Object state change records

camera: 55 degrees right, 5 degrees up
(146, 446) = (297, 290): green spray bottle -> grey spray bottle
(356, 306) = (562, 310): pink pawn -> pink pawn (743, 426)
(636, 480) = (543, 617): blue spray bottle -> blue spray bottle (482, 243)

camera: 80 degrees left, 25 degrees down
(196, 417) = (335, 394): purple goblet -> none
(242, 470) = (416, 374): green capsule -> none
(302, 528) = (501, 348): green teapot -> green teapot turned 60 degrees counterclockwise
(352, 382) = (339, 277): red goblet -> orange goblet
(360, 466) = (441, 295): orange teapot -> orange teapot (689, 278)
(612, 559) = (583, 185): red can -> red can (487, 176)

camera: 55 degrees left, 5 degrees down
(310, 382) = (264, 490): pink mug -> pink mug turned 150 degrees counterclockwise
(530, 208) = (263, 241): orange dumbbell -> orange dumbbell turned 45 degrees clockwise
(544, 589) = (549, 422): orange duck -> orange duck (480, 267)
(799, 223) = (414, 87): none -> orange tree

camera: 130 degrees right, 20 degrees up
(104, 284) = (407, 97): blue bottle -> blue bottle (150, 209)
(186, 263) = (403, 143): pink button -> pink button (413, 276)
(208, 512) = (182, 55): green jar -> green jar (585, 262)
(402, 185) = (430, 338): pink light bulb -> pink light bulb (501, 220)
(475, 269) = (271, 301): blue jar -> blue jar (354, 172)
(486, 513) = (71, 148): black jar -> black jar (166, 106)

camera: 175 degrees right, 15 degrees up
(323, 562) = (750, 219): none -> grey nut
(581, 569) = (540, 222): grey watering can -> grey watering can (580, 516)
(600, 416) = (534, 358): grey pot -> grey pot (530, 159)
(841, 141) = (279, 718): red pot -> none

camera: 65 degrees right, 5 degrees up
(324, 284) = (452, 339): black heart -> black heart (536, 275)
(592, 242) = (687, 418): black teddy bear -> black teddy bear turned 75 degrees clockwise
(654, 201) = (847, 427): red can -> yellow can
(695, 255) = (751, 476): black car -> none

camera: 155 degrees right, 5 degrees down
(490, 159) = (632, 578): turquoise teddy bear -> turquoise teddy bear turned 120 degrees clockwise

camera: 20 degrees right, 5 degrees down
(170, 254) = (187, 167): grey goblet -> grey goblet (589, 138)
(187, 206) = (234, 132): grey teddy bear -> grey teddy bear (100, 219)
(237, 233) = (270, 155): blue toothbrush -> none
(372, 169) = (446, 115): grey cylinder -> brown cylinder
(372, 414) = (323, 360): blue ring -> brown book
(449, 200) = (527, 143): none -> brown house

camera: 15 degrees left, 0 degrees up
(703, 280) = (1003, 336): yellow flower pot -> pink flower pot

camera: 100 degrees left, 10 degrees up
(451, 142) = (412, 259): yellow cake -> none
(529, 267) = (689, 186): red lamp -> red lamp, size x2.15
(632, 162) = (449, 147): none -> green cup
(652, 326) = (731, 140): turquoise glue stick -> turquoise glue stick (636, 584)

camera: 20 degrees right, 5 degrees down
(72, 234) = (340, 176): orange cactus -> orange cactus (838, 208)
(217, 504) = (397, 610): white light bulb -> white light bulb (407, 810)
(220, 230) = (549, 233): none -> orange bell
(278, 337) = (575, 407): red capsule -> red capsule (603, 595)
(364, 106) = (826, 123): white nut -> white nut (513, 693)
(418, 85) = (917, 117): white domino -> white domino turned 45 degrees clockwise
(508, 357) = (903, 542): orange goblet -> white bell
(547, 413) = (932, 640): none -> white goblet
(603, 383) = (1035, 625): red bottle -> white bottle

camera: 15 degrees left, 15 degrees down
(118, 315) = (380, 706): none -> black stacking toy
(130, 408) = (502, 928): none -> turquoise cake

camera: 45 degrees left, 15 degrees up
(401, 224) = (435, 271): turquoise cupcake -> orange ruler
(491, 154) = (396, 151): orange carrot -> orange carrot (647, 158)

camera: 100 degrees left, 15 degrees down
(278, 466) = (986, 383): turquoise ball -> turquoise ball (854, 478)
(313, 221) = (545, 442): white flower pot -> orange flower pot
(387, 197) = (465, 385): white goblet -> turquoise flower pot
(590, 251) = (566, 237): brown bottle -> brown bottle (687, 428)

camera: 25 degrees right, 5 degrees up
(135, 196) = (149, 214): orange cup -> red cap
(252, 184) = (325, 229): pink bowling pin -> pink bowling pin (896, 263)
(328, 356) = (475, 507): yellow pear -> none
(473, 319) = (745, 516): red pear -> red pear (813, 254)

→ Exercise description
Each line above that contains the string "brown" counts once; give the number of such lines and nothing more.

→ Solution to this exercise
4